* Task directions
Quote each line exactly, from the line that contains "SONAR1 pin ECHO: none -> A1" down to the last line of the listing, and no other lines.
· · ·
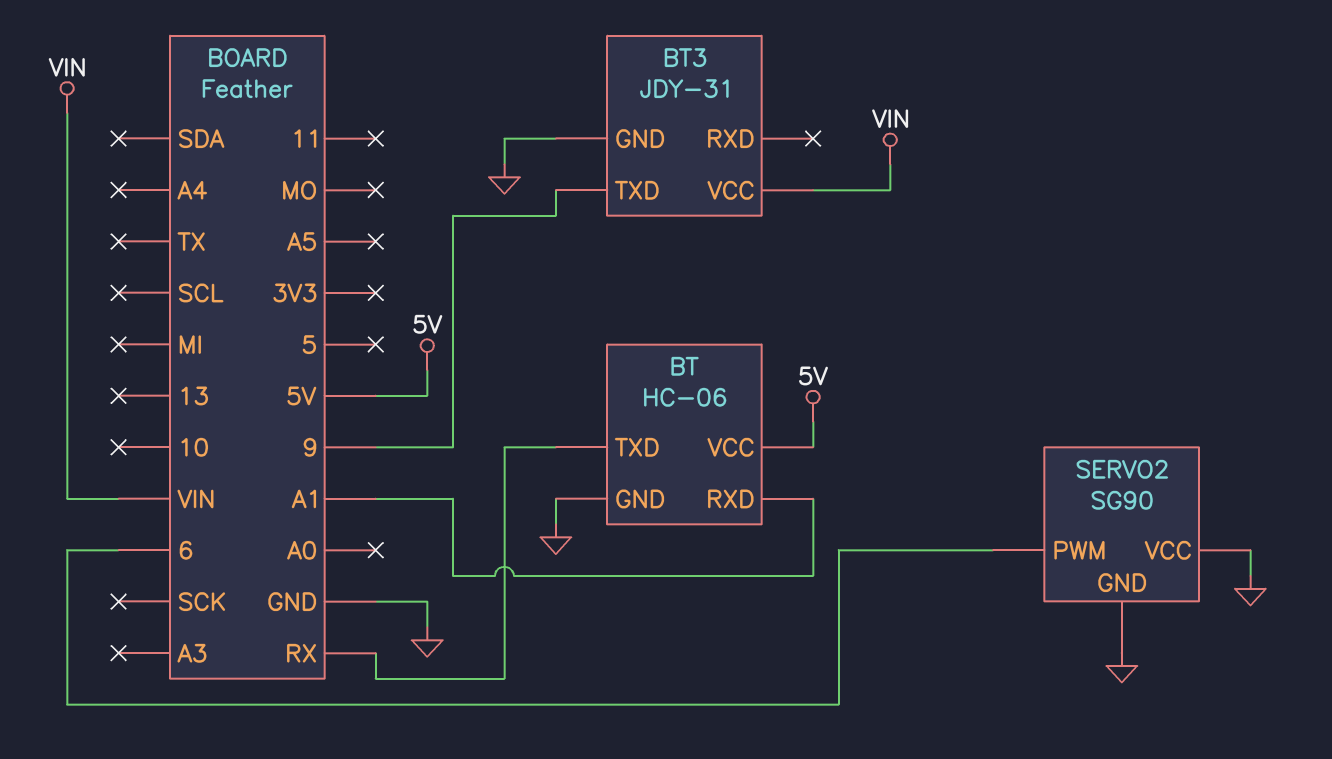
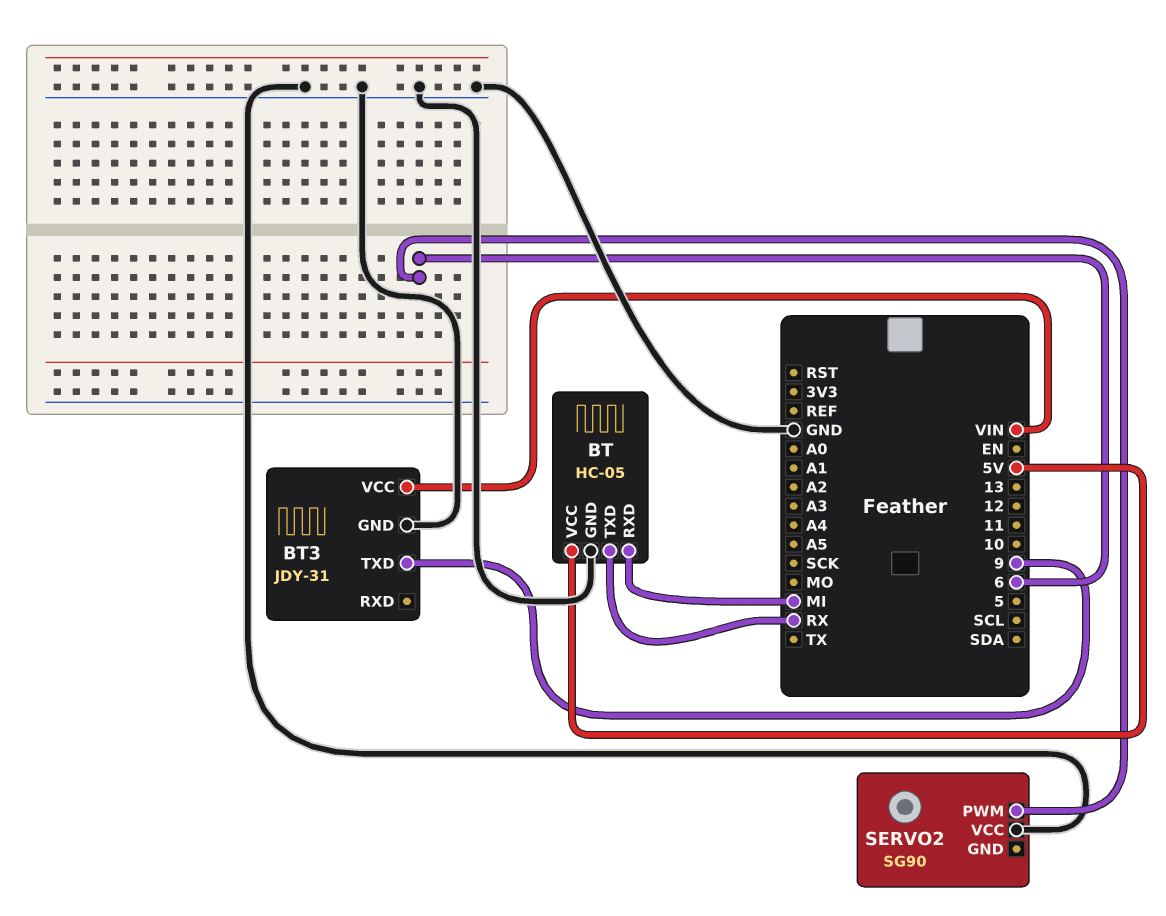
BT: HC-06 -> HC-05
BT pin RXD: A1 -> MI
SERVO2 pin GND: GND -> none

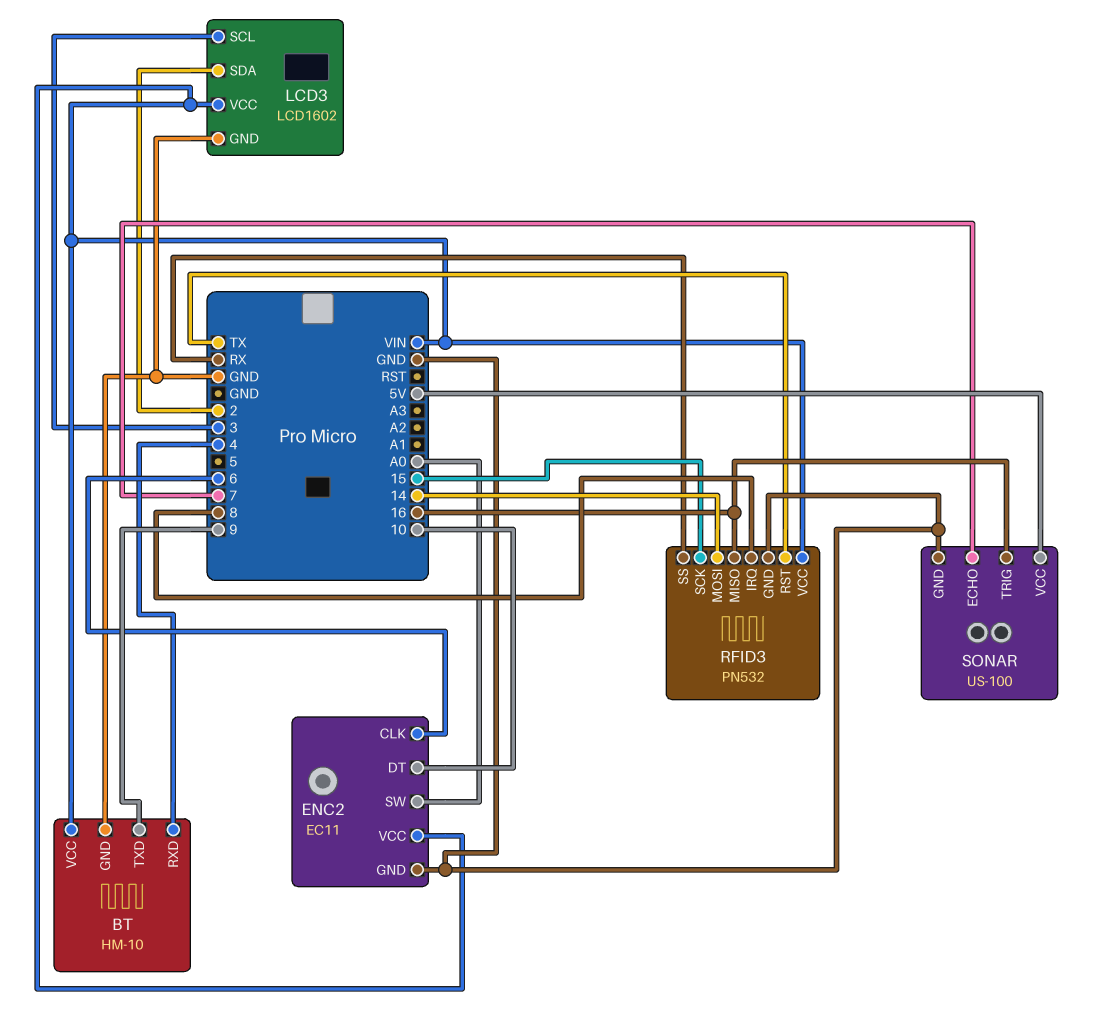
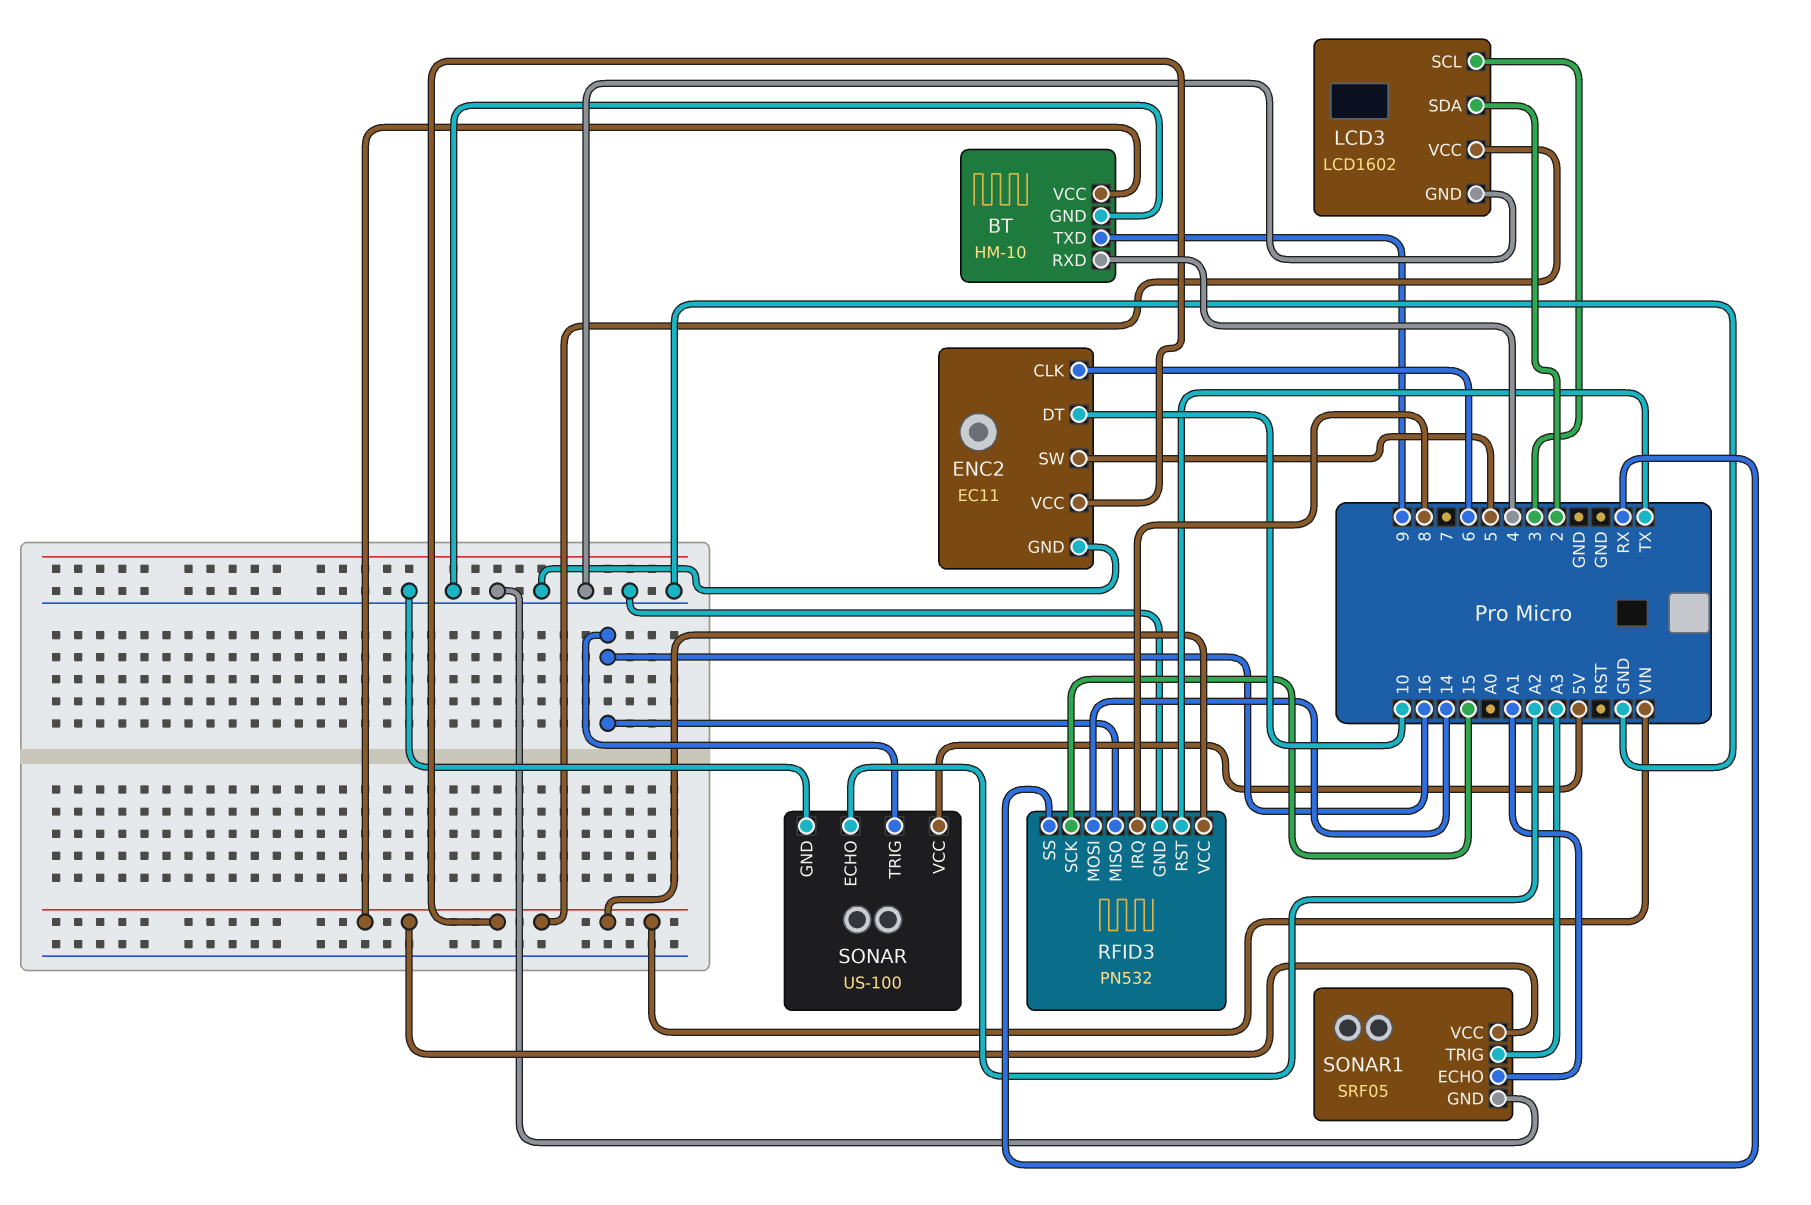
ENC2 pin SW: A0 -> 5
SONAR pin ECHO: 7 -> A2
SONAR1: none -> SRF05
SONAR1 pin ECHO: none -> A1
SONAR1 pin GND: none -> GND
SONAR1 pin TRIG: none -> A3
SONAR1 pin VCC: none -> VIN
· · ·
* Result below
SONAR1 pin ECHO: none -> A1
SONAR1 pin GND: none -> GND
SONAR1 pin TRIG: none -> A3
SONAR1 pin VCC: none -> VIN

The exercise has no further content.